◆ WHAT IS NEEDED: Please write out the line containing "turquoise key [516,413,592,479]" and each line after it through the end of the data, exactly, and nothing else.

◆ EXCERPTED DATA:
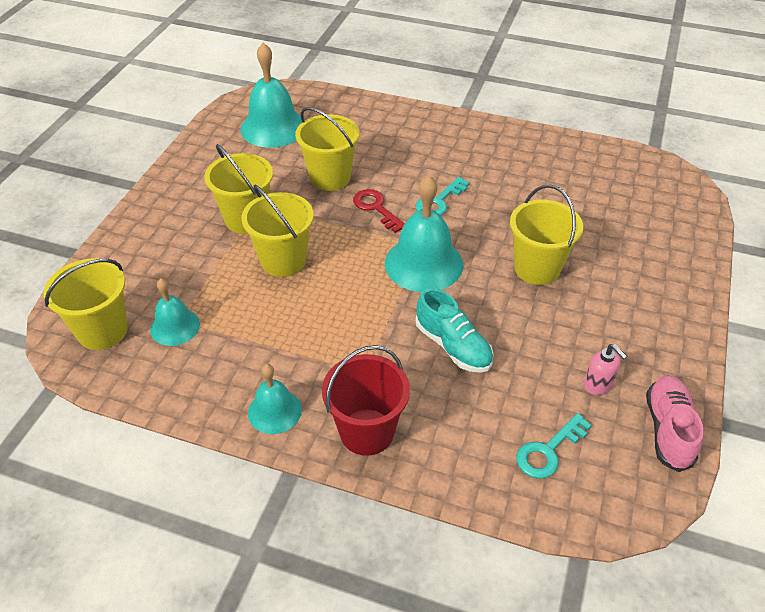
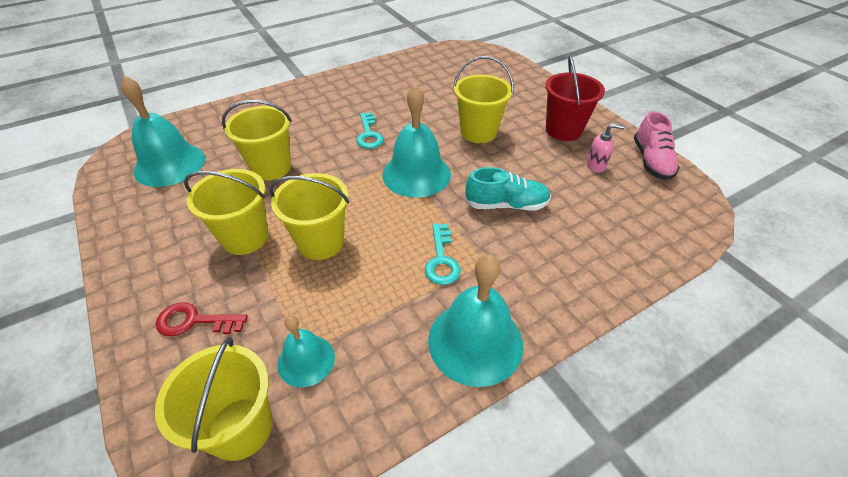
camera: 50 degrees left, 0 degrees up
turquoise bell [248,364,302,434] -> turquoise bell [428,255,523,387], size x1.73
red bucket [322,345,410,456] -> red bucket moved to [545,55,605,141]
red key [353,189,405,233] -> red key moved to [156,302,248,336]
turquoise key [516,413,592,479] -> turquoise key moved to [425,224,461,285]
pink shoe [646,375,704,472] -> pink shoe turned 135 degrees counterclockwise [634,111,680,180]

◆ EXERCISE SOLUTION:
turquoise key [516,413,592,479] -> turquoise key moved to [425,224,461,285]
pink shoe [646,375,704,472] -> pink shoe turned 135 degrees counterclockwise [634,111,680,180]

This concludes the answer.